**Your assignment**
Copy out every line of the material below word for word, omitting the pictures.

**Input data**
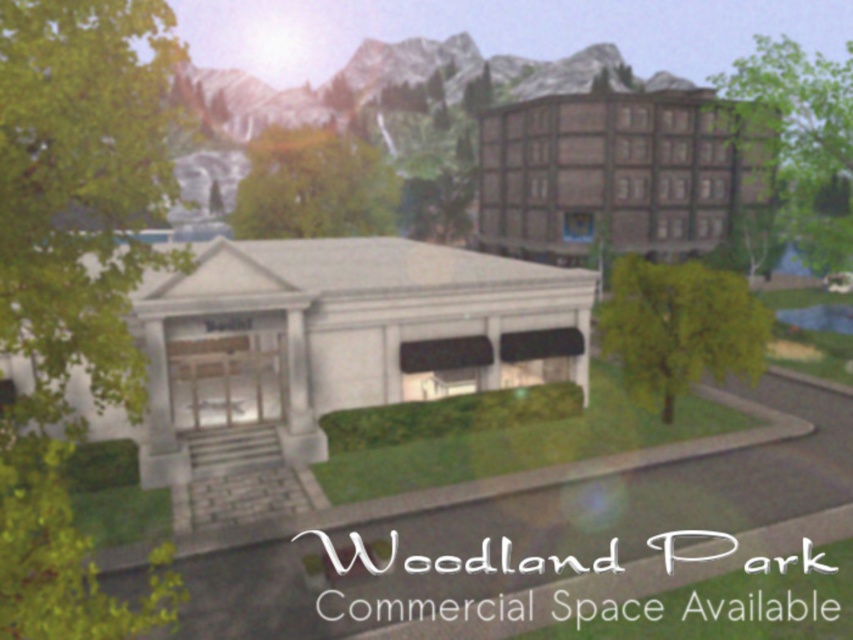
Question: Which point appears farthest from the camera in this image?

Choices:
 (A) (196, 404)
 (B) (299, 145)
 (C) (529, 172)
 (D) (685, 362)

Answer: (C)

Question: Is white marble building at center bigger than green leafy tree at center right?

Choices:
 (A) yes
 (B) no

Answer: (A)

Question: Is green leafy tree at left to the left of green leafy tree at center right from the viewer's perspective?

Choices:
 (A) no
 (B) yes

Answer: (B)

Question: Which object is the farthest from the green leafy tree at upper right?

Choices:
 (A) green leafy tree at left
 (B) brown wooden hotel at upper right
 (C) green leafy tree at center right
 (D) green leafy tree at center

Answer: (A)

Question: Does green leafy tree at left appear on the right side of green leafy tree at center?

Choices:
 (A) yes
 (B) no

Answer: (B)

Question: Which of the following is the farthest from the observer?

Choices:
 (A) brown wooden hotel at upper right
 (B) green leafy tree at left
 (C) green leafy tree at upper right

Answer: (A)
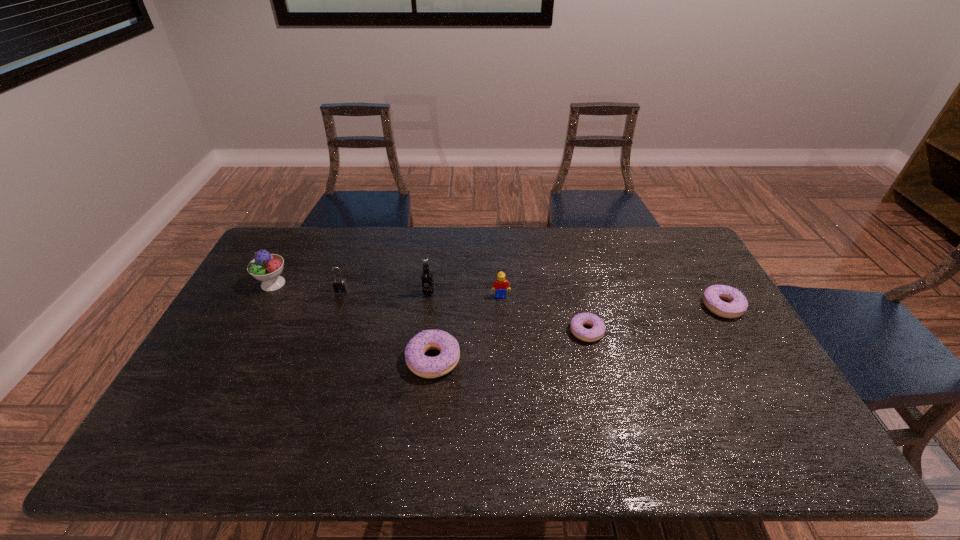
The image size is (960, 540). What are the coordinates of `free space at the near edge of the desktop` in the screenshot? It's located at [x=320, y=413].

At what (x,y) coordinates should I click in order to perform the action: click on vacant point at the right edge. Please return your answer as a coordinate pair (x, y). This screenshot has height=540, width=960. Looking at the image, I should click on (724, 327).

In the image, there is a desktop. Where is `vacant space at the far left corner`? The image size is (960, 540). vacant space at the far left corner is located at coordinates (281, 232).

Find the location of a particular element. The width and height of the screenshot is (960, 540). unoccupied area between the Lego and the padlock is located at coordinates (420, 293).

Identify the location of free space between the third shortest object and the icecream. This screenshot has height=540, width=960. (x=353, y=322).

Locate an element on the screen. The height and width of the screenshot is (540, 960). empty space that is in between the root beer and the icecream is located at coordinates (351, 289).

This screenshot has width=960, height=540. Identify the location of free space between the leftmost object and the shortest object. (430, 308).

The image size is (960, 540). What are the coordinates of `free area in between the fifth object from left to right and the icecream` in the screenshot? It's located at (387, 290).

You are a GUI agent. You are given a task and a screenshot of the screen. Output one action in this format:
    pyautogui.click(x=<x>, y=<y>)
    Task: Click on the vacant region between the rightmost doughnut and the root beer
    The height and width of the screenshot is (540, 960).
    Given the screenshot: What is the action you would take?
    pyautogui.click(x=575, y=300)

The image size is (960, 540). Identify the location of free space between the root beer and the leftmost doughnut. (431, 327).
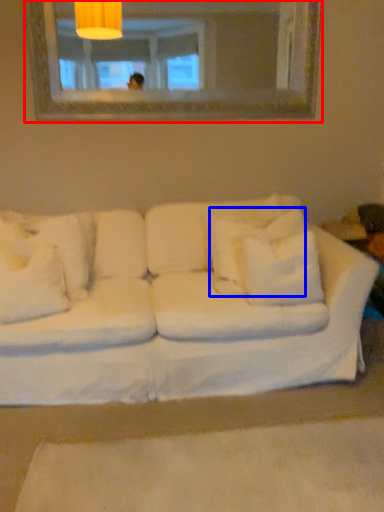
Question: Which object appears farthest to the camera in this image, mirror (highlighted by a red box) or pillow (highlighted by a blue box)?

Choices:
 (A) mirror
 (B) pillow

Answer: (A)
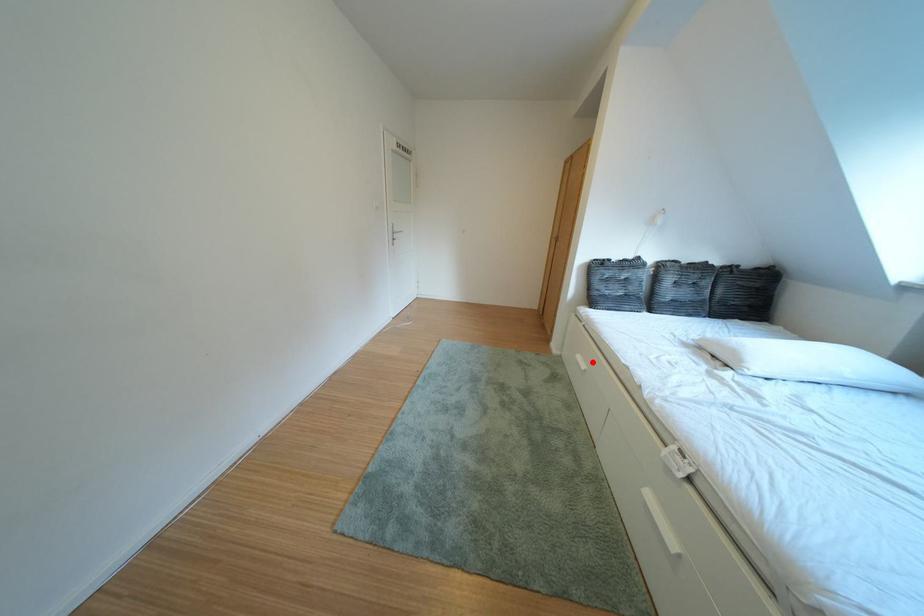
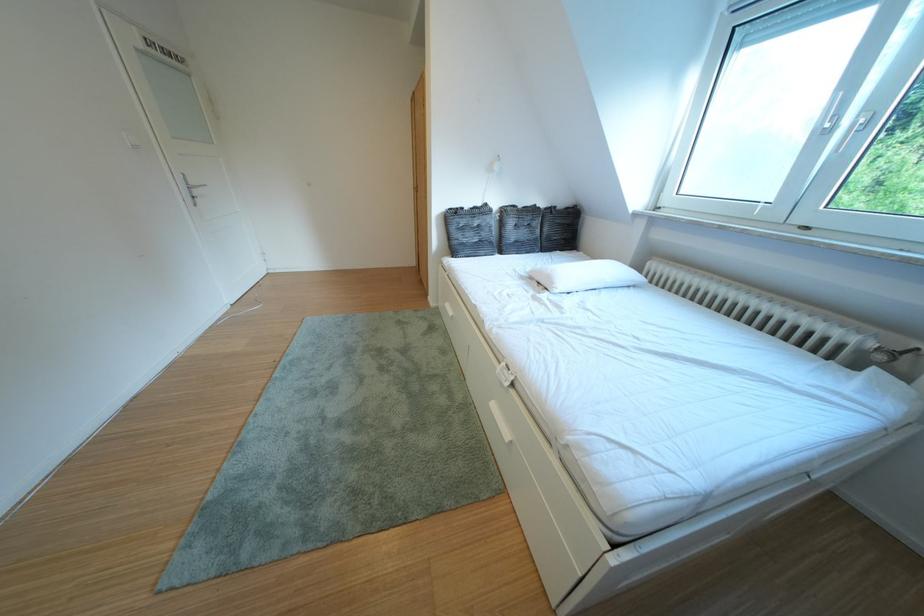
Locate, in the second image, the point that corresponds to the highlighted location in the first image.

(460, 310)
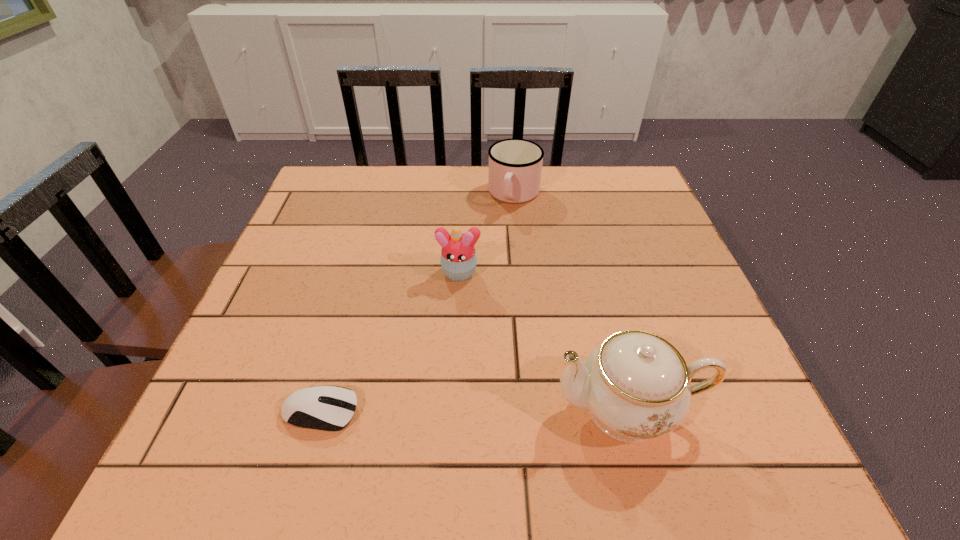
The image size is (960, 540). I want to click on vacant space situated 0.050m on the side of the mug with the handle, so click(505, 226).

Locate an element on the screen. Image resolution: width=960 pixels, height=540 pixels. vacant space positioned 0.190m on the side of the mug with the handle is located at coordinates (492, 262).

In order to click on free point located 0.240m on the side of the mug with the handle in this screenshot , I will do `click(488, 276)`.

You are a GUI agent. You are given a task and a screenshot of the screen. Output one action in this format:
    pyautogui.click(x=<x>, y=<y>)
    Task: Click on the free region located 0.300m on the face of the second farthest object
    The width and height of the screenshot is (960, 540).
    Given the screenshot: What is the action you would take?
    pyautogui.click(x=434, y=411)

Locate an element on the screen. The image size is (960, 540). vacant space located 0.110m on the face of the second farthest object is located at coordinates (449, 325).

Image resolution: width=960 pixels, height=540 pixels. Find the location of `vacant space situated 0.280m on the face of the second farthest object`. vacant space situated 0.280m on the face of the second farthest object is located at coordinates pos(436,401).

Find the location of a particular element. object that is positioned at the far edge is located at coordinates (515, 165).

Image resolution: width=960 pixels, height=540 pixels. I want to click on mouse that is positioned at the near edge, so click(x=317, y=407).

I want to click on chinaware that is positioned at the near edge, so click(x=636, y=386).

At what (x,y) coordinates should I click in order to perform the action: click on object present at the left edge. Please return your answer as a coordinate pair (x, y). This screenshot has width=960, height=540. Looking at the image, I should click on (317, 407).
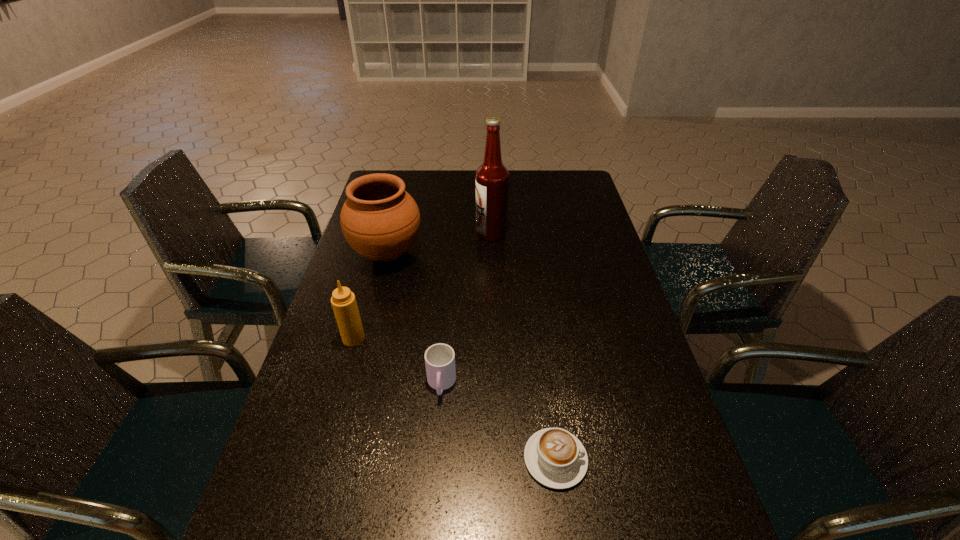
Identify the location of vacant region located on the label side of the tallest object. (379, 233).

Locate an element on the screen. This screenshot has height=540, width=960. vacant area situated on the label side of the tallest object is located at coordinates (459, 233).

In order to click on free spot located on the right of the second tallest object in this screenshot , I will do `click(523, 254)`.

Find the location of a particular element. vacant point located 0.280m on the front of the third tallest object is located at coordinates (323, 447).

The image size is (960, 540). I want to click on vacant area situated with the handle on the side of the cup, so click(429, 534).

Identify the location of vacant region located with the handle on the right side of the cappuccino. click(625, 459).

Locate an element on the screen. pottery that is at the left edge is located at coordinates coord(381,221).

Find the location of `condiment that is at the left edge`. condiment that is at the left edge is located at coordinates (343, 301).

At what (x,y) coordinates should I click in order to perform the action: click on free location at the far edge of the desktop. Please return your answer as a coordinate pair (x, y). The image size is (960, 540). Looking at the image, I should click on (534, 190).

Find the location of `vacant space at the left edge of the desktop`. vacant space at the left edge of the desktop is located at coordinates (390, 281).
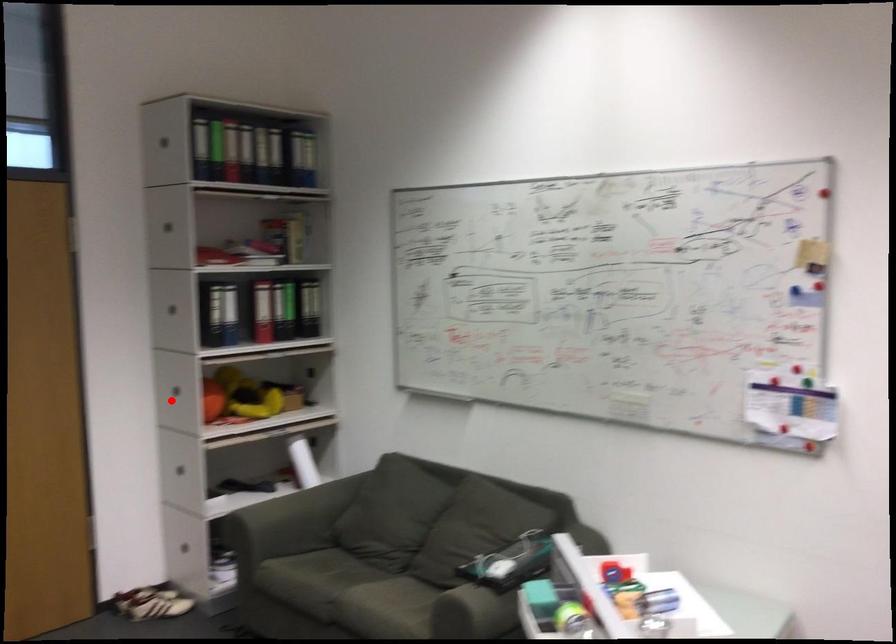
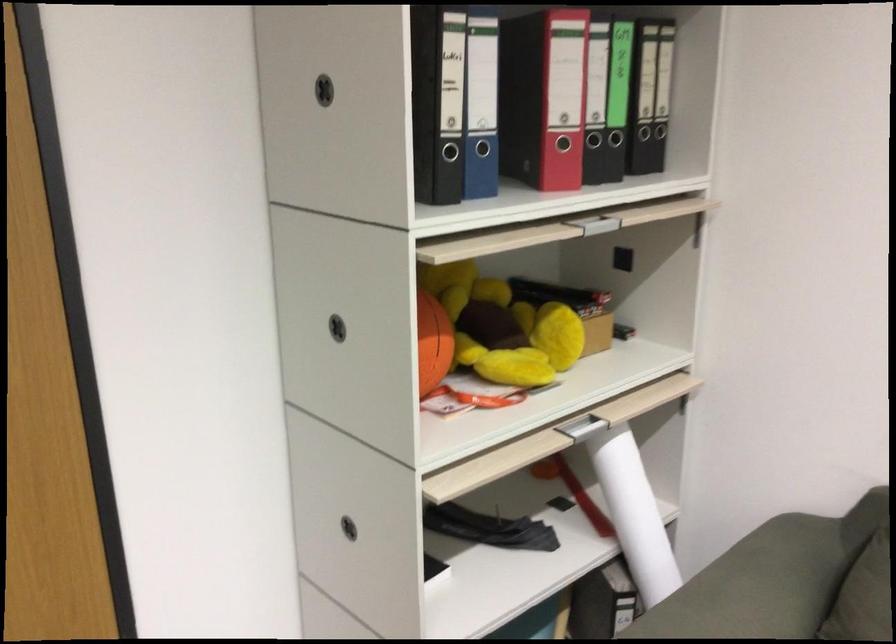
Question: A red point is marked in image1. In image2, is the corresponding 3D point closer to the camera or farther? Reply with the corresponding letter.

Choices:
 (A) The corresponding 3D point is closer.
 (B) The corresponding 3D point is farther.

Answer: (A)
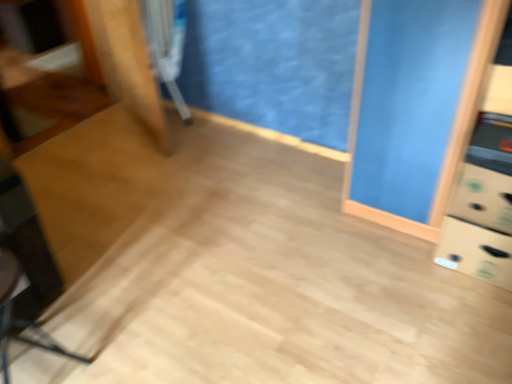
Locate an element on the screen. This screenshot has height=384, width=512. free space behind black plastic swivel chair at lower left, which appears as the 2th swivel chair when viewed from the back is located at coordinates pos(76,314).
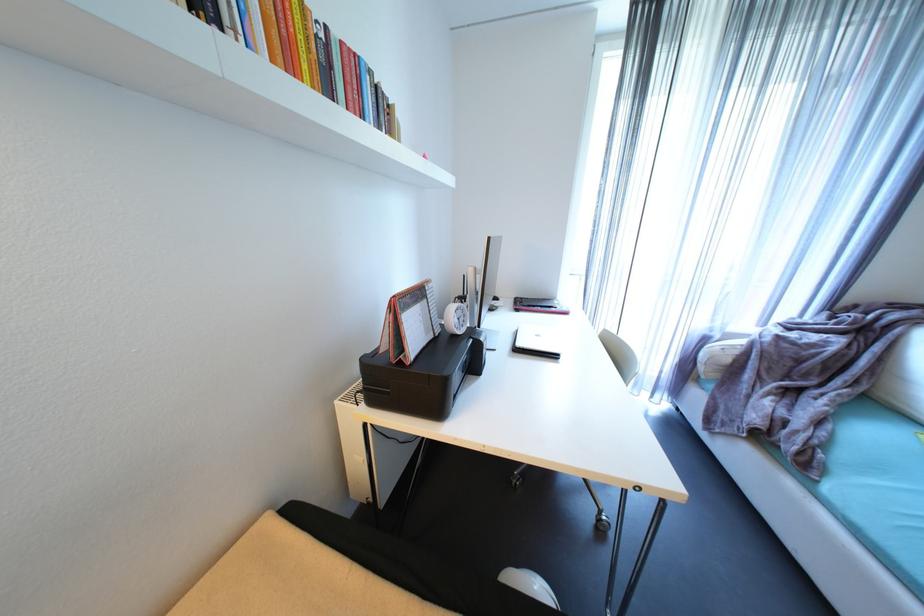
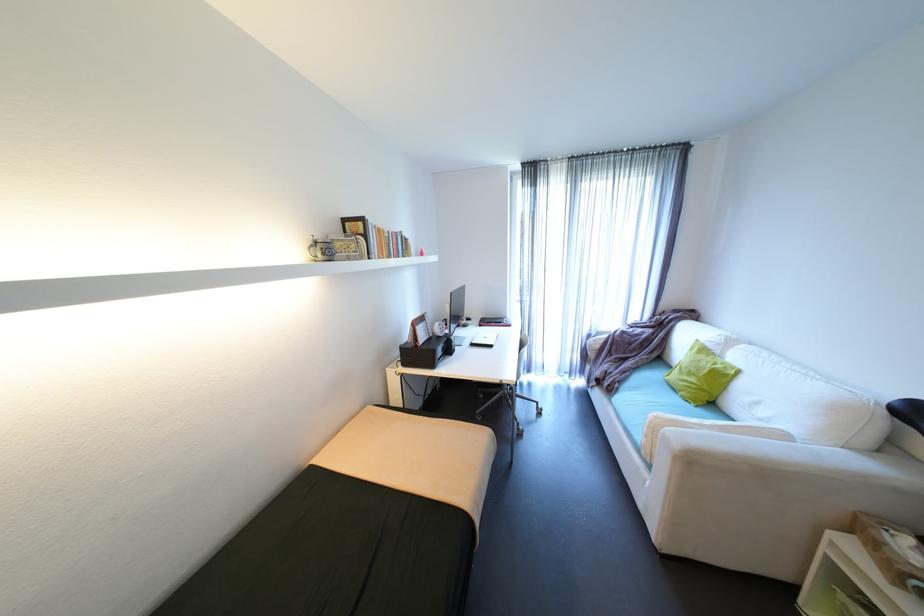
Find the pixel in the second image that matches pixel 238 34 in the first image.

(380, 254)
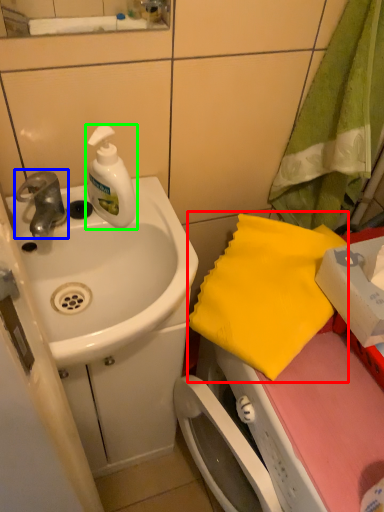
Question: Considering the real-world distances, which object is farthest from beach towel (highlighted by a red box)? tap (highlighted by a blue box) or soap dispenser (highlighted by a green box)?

**Response to this exercise**
Question: Which point appears farthest from the camera in this image?

Choices:
 (A) (196, 404)
 (B) (299, 145)
 (C) (529, 172)
 (D) (685, 362)

Answer: (C)

Question: Is white marble building at center bigger than green leafy tree at center right?

Choices:
 (A) yes
 (B) no

Answer: (A)

Question: Is green leafy tree at left to the left of green leafy tree at center right from the viewer's perspective?

Choices:
 (A) no
 (B) yes

Answer: (B)

Question: Which object is the farthest from the green leafy tree at upper right?

Choices:
 (A) green leafy tree at left
 (B) brown wooden hotel at upper right
 (C) green leafy tree at center right
 (D) green leafy tree at center

Answer: (A)

Question: Does green leafy tree at left appear on the right side of green leafy tree at center?

Choices:
 (A) yes
 (B) no

Answer: (B)

Question: Which of the following is the farthest from the observer?

Choices:
 (A) brown wooden hotel at upper right
 (B) green leafy tree at left
 (C) green leafy tree at upper right

Answer: (A)
The image size is (960, 540). What are the coordinates of `free space at the near edge of the desktop` in the screenshot? It's located at [x=320, y=413].

At what (x,y) coordinates should I click in order to perform the action: click on vacant point at the right edge. Please return your answer as a coordinate pair (x, y). This screenshot has height=540, width=960. Looking at the image, I should click on (724, 327).

In the image, there is a desktop. Where is `vacant space at the far left corner`? The image size is (960, 540). vacant space at the far left corner is located at coordinates (281, 232).

Find the location of a particular element. The width and height of the screenshot is (960, 540). unoccupied area between the Lego and the padlock is located at coordinates (420, 293).

Identify the location of free space between the third shortest object and the icecream. This screenshot has height=540, width=960. (x=353, y=322).

Locate an element on the screen. The height and width of the screenshot is (540, 960). empty space that is in between the root beer and the icecream is located at coordinates (351, 289).

This screenshot has width=960, height=540. Identify the location of free space between the leftmost object and the shortest object. (430, 308).

The image size is (960, 540). What are the coordinates of `free area in between the fifth object from left to right and the icecream` in the screenshot? It's located at (387, 290).

You are a GUI agent. You are given a task and a screenshot of the screen. Output one action in this format:
    pyautogui.click(x=<x>, y=<y>)
    Task: Click on the vacant region between the rightmost doughnut and the root beer
    The height and width of the screenshot is (540, 960).
    Given the screenshot: What is the action you would take?
    pyautogui.click(x=575, y=300)

The image size is (960, 540). Identify the location of free space between the root beer and the leftmost doughnut. (431, 327).
Question: Which object appears farthest to the camera in this image, mirror (highlighted by a red box) or pillow (highlighted by a blue box)?

Choices:
 (A) mirror
 (B) pillow

Answer: (A)
Locate, in the second image, the point that corresponds to the highlighted location in the first image.

(460, 310)
The image size is (960, 540). I want to click on vacant space situated 0.050m on the side of the mug with the handle, so click(505, 226).

Locate an element on the screen. Image resolution: width=960 pixels, height=540 pixels. vacant space positioned 0.190m on the side of the mug with the handle is located at coordinates (492, 262).

In order to click on free point located 0.240m on the side of the mug with the handle in this screenshot , I will do `click(488, 276)`.

You are a GUI agent. You are given a task and a screenshot of the screen. Output one action in this format:
    pyautogui.click(x=<x>, y=<y>)
    Task: Click on the free region located 0.300m on the face of the second farthest object
    The width and height of the screenshot is (960, 540).
    Given the screenshot: What is the action you would take?
    pyautogui.click(x=434, y=411)

Locate an element on the screen. The image size is (960, 540). vacant space located 0.110m on the face of the second farthest object is located at coordinates (449, 325).

Image resolution: width=960 pixels, height=540 pixels. Find the location of `vacant space situated 0.280m on the face of the second farthest object`. vacant space situated 0.280m on the face of the second farthest object is located at coordinates pos(436,401).

Find the location of a particular element. object that is positioned at the far edge is located at coordinates (515, 165).

Image resolution: width=960 pixels, height=540 pixels. I want to click on mouse that is positioned at the near edge, so click(x=317, y=407).

I want to click on chinaware that is positioned at the near edge, so click(x=636, y=386).

At what (x,y) coordinates should I click in order to perform the action: click on object present at the left edge. Please return your answer as a coordinate pair (x, y). This screenshot has width=960, height=540. Looking at the image, I should click on (317, 407).
Identify the location of vacant region located on the label side of the tallest object. (379, 233).

Locate an element on the screen. This screenshot has height=540, width=960. vacant area situated on the label side of the tallest object is located at coordinates (459, 233).

In order to click on free spot located on the right of the second tallest object in this screenshot , I will do `click(523, 254)`.

Find the location of a particular element. vacant point located 0.280m on the front of the third tallest object is located at coordinates (323, 447).

The image size is (960, 540). I want to click on vacant area situated with the handle on the side of the cup, so click(429, 534).

Identify the location of vacant region located with the handle on the right side of the cappuccino. click(625, 459).

Locate an element on the screen. pottery that is at the left edge is located at coordinates coord(381,221).

Find the location of `condiment that is at the left edge`. condiment that is at the left edge is located at coordinates (343, 301).

At what (x,y) coordinates should I click in order to perform the action: click on free location at the far edge of the desktop. Please return your answer as a coordinate pair (x, y). The image size is (960, 540). Looking at the image, I should click on (534, 190).

Find the location of `vacant space at the left edge of the desktop`. vacant space at the left edge of the desktop is located at coordinates (390, 281).
Question: A red point is marked in image1. In image2, is the corresponding 3D point closer to the camera or farther? Reply with the corresponding letter.

Choices:
 (A) The corresponding 3D point is closer.
 (B) The corresponding 3D point is farther.

Answer: (A)
Locate an element on the screen. This screenshot has height=384, width=512. free space behind black plastic swivel chair at lower left, which appears as the 2th swivel chair when viewed from the back is located at coordinates pos(76,314).
Find the pixel in the second image that matches pixel 238 34 in the first image.

(380, 254)
Question: Considering the real-world distances, which object is farthest from beach towel (highlighted by a red box)? tap (highlighted by a blue box) or soap dispenser (highlighted by a green box)?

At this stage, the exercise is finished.